§ **Exercise aim**
Print out the records precisely, keeping each line identical to its source.

++++ Records shown

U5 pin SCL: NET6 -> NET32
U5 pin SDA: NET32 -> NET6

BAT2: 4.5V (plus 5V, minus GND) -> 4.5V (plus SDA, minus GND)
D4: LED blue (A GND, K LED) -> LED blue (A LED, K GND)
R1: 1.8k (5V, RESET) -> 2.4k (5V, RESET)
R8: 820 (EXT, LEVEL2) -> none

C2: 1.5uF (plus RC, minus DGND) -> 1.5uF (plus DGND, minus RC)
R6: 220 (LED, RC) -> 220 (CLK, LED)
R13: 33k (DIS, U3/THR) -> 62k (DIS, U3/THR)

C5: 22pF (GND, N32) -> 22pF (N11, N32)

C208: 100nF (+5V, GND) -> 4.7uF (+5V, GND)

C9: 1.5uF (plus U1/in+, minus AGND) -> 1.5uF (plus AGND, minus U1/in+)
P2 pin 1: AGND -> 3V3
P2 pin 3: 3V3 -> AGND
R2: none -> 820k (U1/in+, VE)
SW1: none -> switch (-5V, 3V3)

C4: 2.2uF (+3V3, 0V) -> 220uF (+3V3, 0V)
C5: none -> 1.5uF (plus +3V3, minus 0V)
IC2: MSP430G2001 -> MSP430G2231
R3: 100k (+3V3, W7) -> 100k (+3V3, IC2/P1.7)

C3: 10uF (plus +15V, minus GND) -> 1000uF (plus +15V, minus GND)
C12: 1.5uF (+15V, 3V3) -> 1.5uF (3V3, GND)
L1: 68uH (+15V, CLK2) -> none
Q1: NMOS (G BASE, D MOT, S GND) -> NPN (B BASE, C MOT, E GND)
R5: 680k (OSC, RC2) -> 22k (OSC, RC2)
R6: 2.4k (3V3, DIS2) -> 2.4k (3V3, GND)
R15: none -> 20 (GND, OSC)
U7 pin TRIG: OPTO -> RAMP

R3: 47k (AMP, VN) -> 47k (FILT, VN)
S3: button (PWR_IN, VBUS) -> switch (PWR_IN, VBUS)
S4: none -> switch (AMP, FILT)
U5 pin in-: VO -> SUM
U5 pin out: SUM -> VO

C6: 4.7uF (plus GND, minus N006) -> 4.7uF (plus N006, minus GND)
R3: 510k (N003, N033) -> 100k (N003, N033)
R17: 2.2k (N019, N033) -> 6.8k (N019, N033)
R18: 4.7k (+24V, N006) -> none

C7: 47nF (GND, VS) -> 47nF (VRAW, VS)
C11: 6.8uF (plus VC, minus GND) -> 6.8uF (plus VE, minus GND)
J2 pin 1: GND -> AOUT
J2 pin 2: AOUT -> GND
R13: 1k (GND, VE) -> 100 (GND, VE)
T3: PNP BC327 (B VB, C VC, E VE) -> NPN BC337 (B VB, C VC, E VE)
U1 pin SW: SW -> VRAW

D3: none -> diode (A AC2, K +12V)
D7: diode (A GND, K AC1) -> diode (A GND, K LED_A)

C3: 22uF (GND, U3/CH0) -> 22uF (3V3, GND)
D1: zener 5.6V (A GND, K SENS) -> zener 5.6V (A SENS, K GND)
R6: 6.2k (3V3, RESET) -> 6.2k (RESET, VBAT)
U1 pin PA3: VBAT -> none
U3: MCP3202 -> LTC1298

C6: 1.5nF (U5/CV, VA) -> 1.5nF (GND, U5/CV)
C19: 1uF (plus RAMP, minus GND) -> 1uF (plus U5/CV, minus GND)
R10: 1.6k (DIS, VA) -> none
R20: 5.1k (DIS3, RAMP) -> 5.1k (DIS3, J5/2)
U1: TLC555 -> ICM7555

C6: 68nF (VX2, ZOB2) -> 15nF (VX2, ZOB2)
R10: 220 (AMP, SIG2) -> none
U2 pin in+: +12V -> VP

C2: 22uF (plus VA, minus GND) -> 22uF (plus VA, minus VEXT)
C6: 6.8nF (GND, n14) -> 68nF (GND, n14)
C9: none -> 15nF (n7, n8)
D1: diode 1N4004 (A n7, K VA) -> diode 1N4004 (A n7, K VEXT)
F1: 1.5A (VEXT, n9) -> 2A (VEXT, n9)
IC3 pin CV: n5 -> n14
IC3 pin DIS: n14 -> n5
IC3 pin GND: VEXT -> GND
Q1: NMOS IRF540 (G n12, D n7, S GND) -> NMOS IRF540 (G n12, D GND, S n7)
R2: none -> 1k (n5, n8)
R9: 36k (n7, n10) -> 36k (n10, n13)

++++++++

§ **Task solution**
U5 pin SCL: NET6 -> NET32
U5 pin SDA: NET32 -> NET6

BAT2: 4.5V (plus 5V, minus GND) -> 4.5V (plus SDA, minus GND)
D4: LED blue (A GND, K LED) -> LED blue (A LED, K GND)
R1: 1.8k (5V, RESET) -> 2.4k (5V, RESET)
R8: 820 (EXT, LEVEL2) -> none

C2: 1.5uF (plus RC, minus DGND) -> 1.5uF (plus DGND, minus RC)
R6: 220 (LED, RC) -> 220 (CLK, LED)
R13: 33k (DIS, U3/THR) -> 62k (DIS, U3/THR)

C5: 22pF (GND, N32) -> 22pF (N11, N32)

C208: 100nF (+5V, GND) -> 4.7uF (+5V, GND)

C9: 1.5uF (plus U1/in+, minus AGND) -> 1.5uF (plus AGND, minus U1/in+)
P2 pin 1: AGND -> 3V3
P2 pin 3: 3V3 -> AGND
R2: none -> 820k (U1/in+, VE)
SW1: none -> switch (-5V, 3V3)

C4: 2.2uF (+3V3, 0V) -> 220uF (+3V3, 0V)
C5: none -> 1.5uF (plus +3V3, minus 0V)
IC2: MSP430G2001 -> MSP430G2231
R3: 100k (+3V3, W7) -> 100k (+3V3, IC2/P1.7)

C3: 10uF (plus +15V, minus GND) -> 1000uF (plus +15V, minus GND)
C12: 1.5uF (+15V, 3V3) -> 1.5uF (3V3, GND)
L1: 68uH (+15V, CLK2) -> none
Q1: NMOS (G BASE, D MOT, S GND) -> NPN (B BASE, C MOT, E GND)
R5: 680k (OSC, RC2) -> 22k (OSC, RC2)
R6: 2.4k (3V3, DIS2) -> 2.4k (3V3, GND)
R15: none -> 20 (GND, OSC)
U7 pin TRIG: OPTO -> RAMP

R3: 47k (AMP, VN) -> 47k (FILT, VN)
S3: button (PWR_IN, VBUS) -> switch (PWR_IN, VBUS)
S4: none -> switch (AMP, FILT)
U5 pin in-: VO -> SUM
U5 pin out: SUM -> VO

C6: 4.7uF (plus GND, minus N006) -> 4.7uF (plus N006, minus GND)
R3: 510k (N003, N033) -> 100k (N003, N033)
R17: 2.2k (N019, N033) -> 6.8k (N019, N033)
R18: 4.7k (+24V, N006) -> none

C7: 47nF (GND, VS) -> 47nF (VRAW, VS)
C11: 6.8uF (plus VC, minus GND) -> 6.8uF (plus VE, minus GND)
J2 pin 1: GND -> AOUT
J2 pin 2: AOUT -> GND
R13: 1k (GND, VE) -> 100 (GND, VE)
T3: PNP BC327 (B VB, C VC, E VE) -> NPN BC337 (B VB, C VC, E VE)
U1 pin SW: SW -> VRAW

D3: none -> diode (A AC2, K +12V)
D7: diode (A GND, K AC1) -> diode (A GND, K LED_A)

C3: 22uF (GND, U3/CH0) -> 22uF (3V3, GND)
D1: zener 5.6V (A GND, K SENS) -> zener 5.6V (A SENS, K GND)
R6: 6.2k (3V3, RESET) -> 6.2k (RESET, VBAT)
U1 pin PA3: VBAT -> none
U3: MCP3202 -> LTC1298

C6: 1.5nF (U5/CV, VA) -> 1.5nF (GND, U5/CV)
C19: 1uF (plus RAMP, minus GND) -> 1uF (plus U5/CV, minus GND)
R10: 1.6k (DIS, VA) -> none
R20: 5.1k (DIS3, RAMP) -> 5.1k (DIS3, J5/2)
U1: TLC555 -> ICM7555

C6: 68nF (VX2, ZOB2) -> 15nF (VX2, ZOB2)
R10: 220 (AMP, SIG2) -> none
U2 pin in+: +12V -> VP

C2: 22uF (plus VA, minus GND) -> 22uF (plus VA, minus VEXT)
C6: 6.8nF (GND, n14) -> 68nF (GND, n14)
C9: none -> 15nF (n7, n8)
D1: diode 1N4004 (A n7, K VA) -> diode 1N4004 (A n7, K VEXT)
F1: 1.5A (VEXT, n9) -> 2A (VEXT, n9)
IC3 pin CV: n5 -> n14
IC3 pin DIS: n14 -> n5
IC3 pin GND: VEXT -> GND
Q1: NMOS IRF540 (G n12, D n7, S GND) -> NMOS IRF540 (G n12, D GND, S n7)
R2: none -> 1k (n5, n8)
R9: 36k (n7, n10) -> 36k (n10, n13)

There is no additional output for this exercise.